■ YOUR GOAL: Beginning with the line containing "U28: NOR (in N_31, in N_41, out N_39) -> none", transcribe every line exactly down to the last one in the records below, and drop the pictures.

■ DATA:
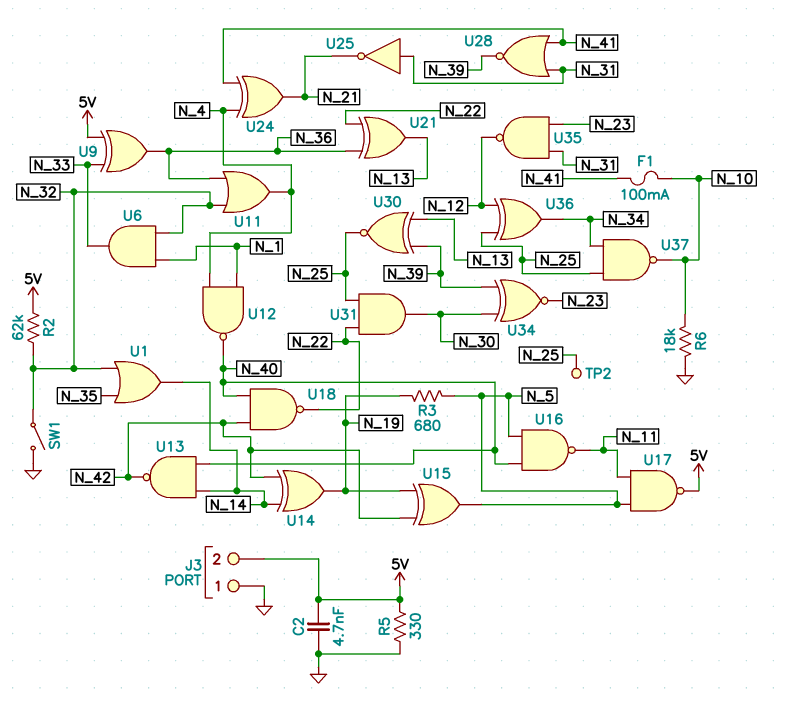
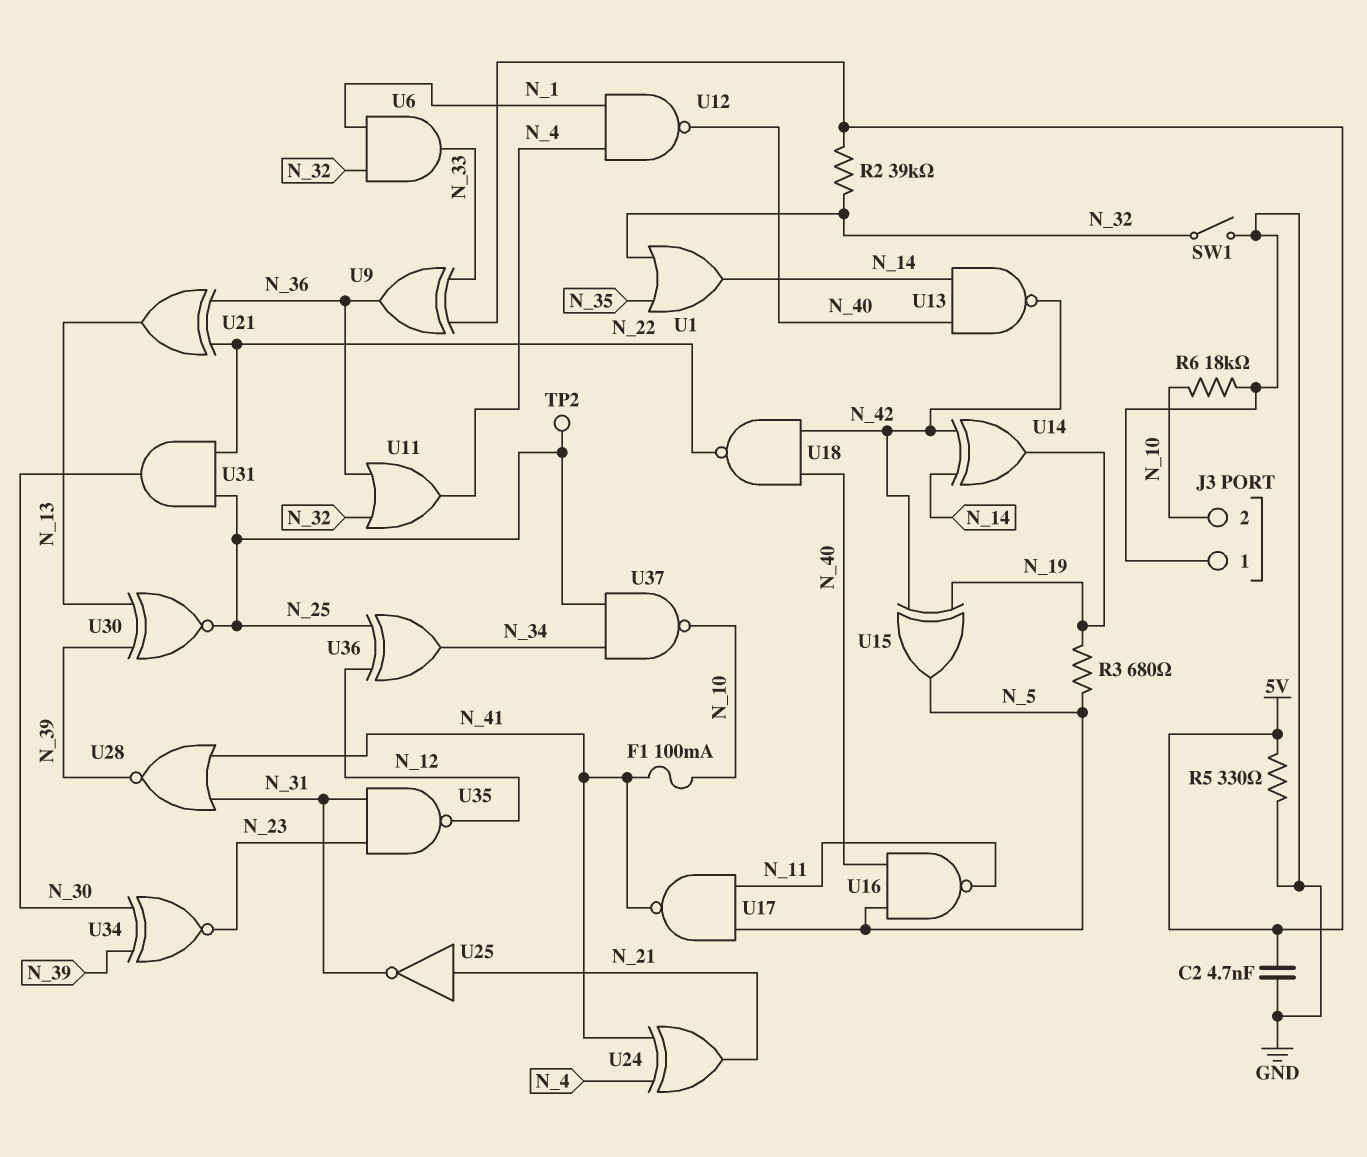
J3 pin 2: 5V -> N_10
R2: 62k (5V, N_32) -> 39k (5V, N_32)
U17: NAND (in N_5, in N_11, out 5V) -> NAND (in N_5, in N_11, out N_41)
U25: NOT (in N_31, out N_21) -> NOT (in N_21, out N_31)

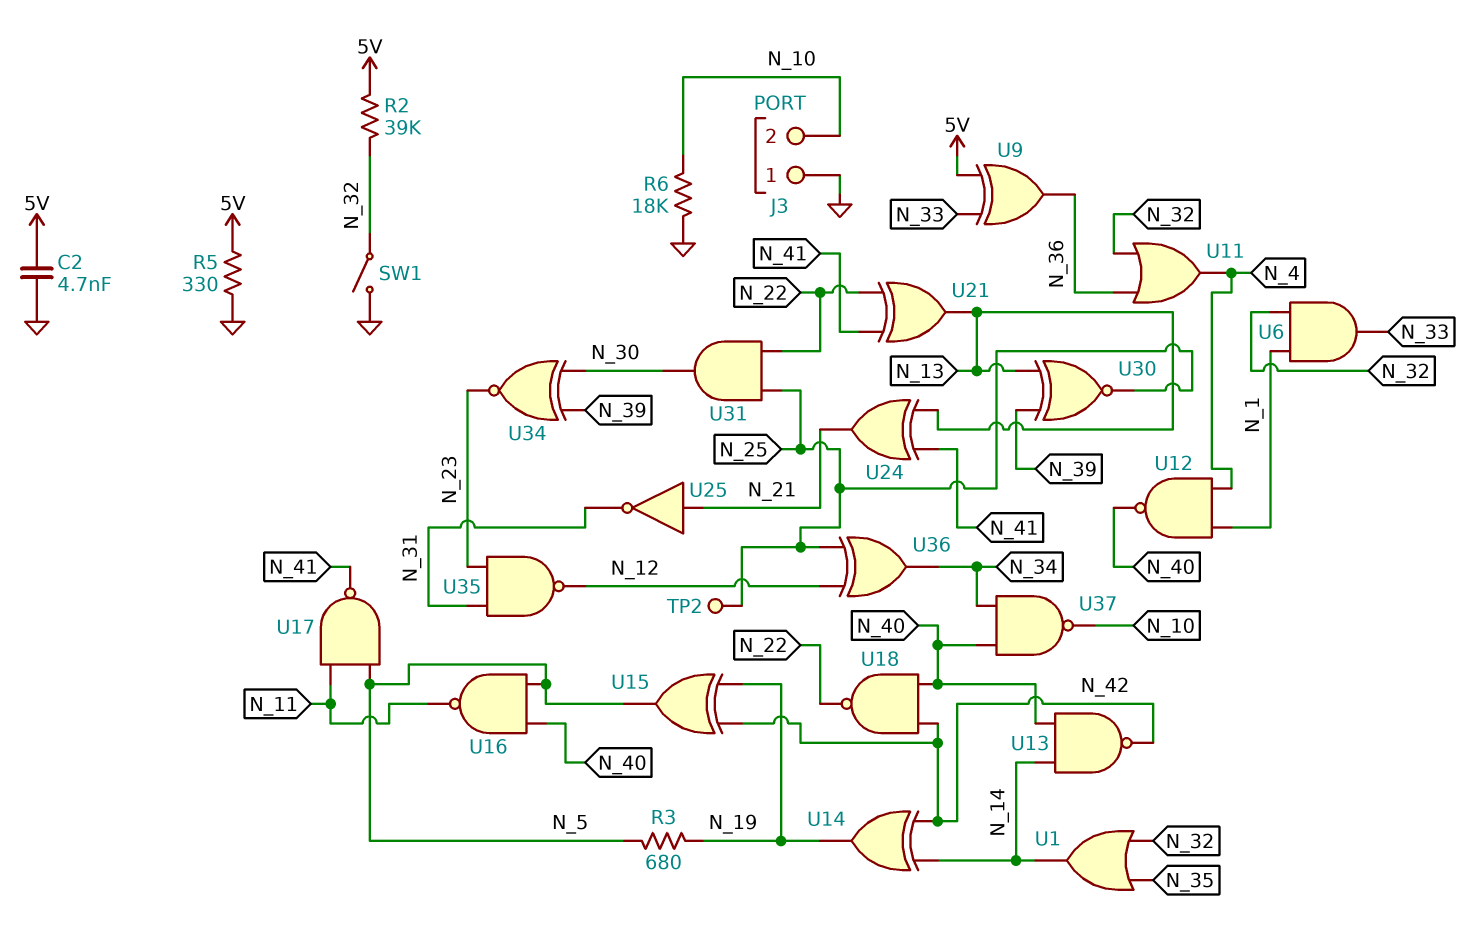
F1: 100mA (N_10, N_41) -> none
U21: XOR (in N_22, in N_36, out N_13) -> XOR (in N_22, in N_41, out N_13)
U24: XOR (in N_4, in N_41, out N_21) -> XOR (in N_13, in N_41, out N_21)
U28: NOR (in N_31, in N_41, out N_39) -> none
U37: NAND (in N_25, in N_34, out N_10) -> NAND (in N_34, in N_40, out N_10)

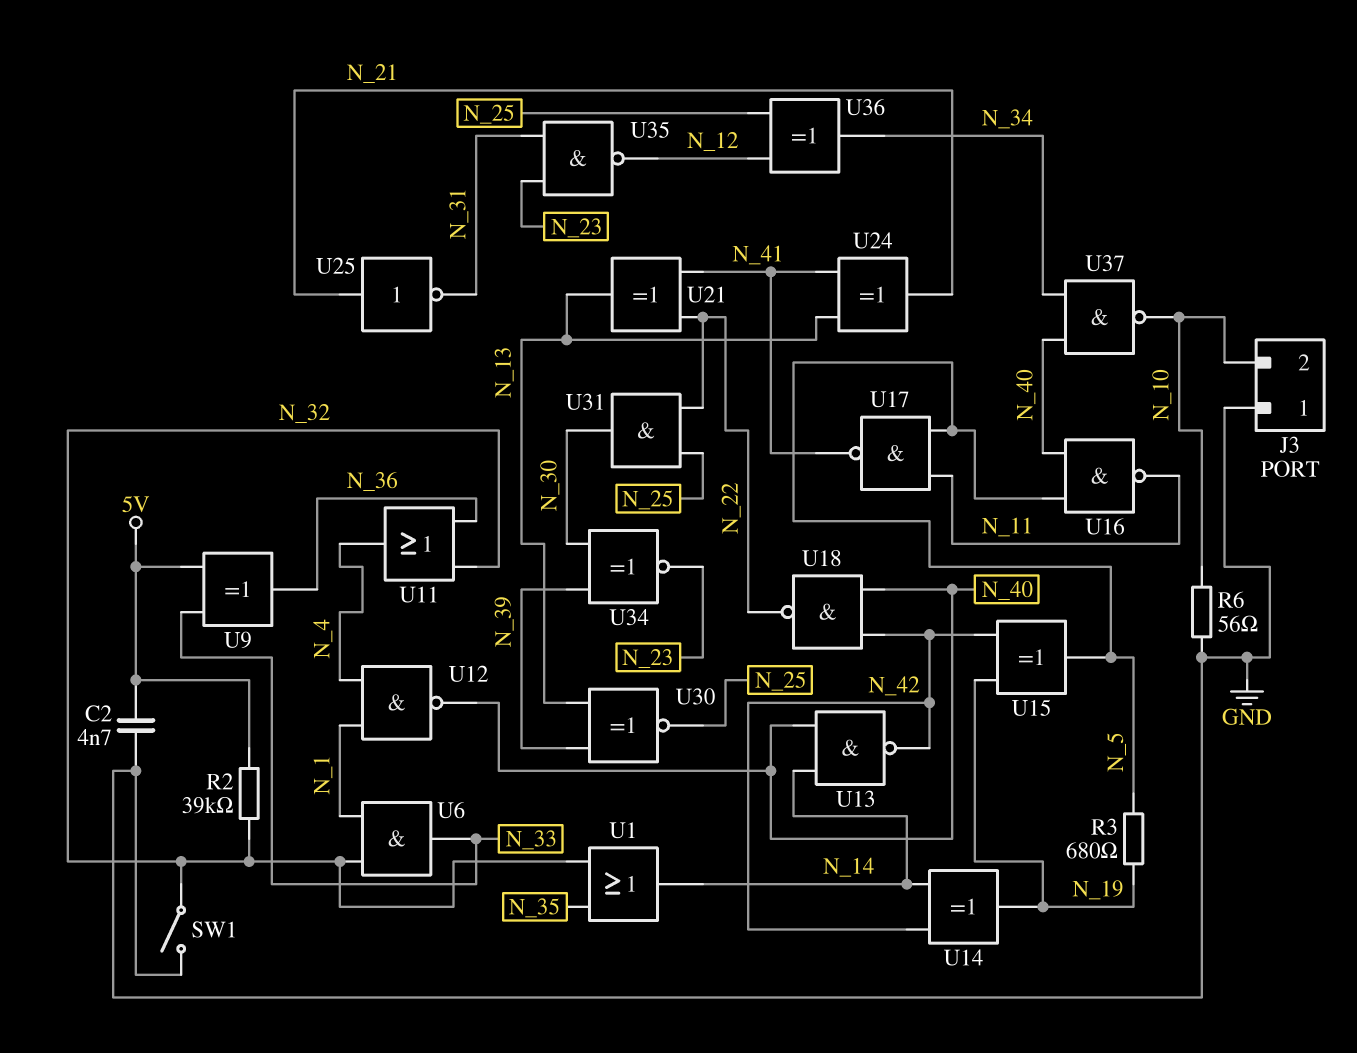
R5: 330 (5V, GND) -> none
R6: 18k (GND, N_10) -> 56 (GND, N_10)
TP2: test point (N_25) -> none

■ WRITTEN SOLUTION:
U28: NOR (in N_31, in N_41, out N_39) -> none
U37: NAND (in N_25, in N_34, out N_10) -> NAND (in N_34, in N_40, out N_10)

R5: 330 (5V, GND) -> none
R6: 18k (GND, N_10) -> 56 (GND, N_10)
TP2: test point (N_25) -> none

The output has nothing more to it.